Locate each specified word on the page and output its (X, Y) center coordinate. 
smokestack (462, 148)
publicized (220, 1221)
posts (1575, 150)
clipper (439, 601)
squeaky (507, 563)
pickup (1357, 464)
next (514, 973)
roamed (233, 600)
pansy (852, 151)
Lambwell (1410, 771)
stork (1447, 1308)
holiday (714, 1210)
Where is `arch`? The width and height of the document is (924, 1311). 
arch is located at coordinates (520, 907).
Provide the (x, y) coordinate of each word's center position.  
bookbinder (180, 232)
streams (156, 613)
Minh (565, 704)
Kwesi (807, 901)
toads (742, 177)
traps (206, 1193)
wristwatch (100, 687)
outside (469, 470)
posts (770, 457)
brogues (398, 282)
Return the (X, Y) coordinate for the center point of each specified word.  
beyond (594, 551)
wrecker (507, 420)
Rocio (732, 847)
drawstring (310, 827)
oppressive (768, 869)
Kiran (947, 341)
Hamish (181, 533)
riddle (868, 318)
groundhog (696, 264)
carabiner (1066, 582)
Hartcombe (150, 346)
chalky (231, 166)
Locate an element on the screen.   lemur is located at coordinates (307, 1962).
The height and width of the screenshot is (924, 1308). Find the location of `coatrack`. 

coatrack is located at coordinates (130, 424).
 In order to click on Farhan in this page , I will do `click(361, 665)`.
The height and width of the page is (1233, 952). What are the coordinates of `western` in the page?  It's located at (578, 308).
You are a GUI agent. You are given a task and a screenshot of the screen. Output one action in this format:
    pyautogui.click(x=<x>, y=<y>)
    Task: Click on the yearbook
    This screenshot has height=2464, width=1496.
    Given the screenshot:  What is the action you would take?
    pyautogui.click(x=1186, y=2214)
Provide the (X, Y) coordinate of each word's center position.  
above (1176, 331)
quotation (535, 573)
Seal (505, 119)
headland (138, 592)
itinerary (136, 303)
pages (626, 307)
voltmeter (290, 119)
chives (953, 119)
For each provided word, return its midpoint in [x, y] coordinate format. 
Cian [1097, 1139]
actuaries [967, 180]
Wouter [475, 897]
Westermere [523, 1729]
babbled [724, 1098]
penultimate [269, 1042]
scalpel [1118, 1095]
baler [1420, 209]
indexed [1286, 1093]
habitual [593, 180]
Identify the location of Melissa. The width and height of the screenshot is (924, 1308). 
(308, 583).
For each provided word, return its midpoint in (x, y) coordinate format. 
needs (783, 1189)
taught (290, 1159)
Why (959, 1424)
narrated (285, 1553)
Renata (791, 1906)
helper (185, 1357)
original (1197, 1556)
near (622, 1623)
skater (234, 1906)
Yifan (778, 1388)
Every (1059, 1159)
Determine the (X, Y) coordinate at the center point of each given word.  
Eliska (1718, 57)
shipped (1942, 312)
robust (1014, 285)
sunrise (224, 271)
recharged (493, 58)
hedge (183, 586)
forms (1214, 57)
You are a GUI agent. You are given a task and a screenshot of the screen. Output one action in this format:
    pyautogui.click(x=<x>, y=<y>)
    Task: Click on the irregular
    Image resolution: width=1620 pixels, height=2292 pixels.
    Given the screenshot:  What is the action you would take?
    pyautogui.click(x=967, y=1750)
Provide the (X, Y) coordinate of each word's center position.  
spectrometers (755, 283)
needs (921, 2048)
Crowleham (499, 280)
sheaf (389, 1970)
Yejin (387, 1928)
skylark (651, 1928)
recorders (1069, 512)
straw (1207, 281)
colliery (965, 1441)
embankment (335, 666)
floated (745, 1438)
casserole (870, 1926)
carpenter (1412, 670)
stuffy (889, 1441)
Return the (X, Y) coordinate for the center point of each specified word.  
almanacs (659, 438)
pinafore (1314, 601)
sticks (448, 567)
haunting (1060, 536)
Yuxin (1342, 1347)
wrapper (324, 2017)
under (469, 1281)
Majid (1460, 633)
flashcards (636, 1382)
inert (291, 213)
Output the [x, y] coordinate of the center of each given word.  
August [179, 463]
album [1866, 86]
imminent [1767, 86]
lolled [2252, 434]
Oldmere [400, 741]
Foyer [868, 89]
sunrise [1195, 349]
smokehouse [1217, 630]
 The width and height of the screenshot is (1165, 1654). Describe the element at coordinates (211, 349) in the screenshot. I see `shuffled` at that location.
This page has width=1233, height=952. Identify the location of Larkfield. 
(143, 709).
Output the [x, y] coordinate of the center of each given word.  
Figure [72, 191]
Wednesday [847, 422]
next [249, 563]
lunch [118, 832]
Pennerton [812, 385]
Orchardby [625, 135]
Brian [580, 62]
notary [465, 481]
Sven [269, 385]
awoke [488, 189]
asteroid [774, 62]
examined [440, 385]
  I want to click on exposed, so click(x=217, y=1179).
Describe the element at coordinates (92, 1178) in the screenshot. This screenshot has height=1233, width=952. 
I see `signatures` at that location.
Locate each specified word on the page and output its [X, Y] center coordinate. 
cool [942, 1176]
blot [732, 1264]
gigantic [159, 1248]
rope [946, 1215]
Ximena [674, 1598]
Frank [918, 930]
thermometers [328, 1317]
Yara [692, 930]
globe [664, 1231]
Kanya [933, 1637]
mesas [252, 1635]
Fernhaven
________________________________________
The request:
Please arrange everything from the line containing "haunting (1060, 536)" down to the end of the listing, that line included, as a Markdown table with the columns Row and Line. Number each row and leave out blank lines.

Full response:
| Row | Line |
|---|---|
| 1 | haunting (1060, 536) |
| 2 | Yuxin (1342, 1347) |
| 3 | wrapper (324, 2017) |
| 4 | under (469, 1281) |
| 5 | Majid (1460, 633) |
| 6 | flashcards (636, 1382) |
| 7 | inert (291, 213) |
| 8 | Output the [x, y] coordinate of the center of each given word.   |
| 9 | August [179, 463] |
| 10 | album [1866, 86] |
| 11 | imminent [1767, 86] |
| 12 | lolled [2252, 434] |
| 13 | Oldmere [400, 741] |
| 14 | Foyer [868, 89] |
| 15 | sunrise [1195, 349] |
| 16 | smokehouse [1217, 630] |
| 17 |  The width and height of the screenshot is (1165, 1654). Describe the element at coordinates (211, 349) in the screenshot. I see `shuffled` at that location. |
| 18 | This page has width=1233, height=952. Identify the location of Larkfield.  |
| 19 | (143, 709). |
| 20 | Output the [x, y] coordinate of the center of each given word.   |
| 21 | Figure [72, 191] |
| 22 | Wednesday [847, 422] |
| 23 | next [249, 563] |
| 24 | lunch [118, 832] |
| 25 | Pennerton [812, 385] |
| 26 | Orchardby [625, 135] |
| 27 | Brian [580, 62] |
| 28 | notary [465, 481] |
| 29 | Sven [269, 385] |
| 30 | awoke [488, 189] |
| 31 | asteroid [774, 62] |
| 32 | examined [440, 385] |
| 33 |   I want to click on exposed, so click(x=217, y=1179). |
| 34 | Describe the element at coordinates (92, 1178) in the screenshot. This screenshot has height=1233, width=952.  |
| 35 | I see `signatures` at that location. |
| 36 | Locate each specified word on the page and output its [X, Y] center coordinate.  |
| 37 | cool [942, 1176] |
| 38 | blot [732, 1264] |
| 39 | gigantic [159, 1248] |
| 40 | rope [946, 1215] |
| 41 | Ximena [674, 1598] |
| 42 | Frank [918, 930] |
| 43 | thermometers [328, 1317] |
| 44 | Yara [692, 930] |
| 45 | globe [664, 1231] |
| 46 | Kanya [933, 1637] |
| 47 | mesas [252, 1635] |
| 48 | Fernhaven |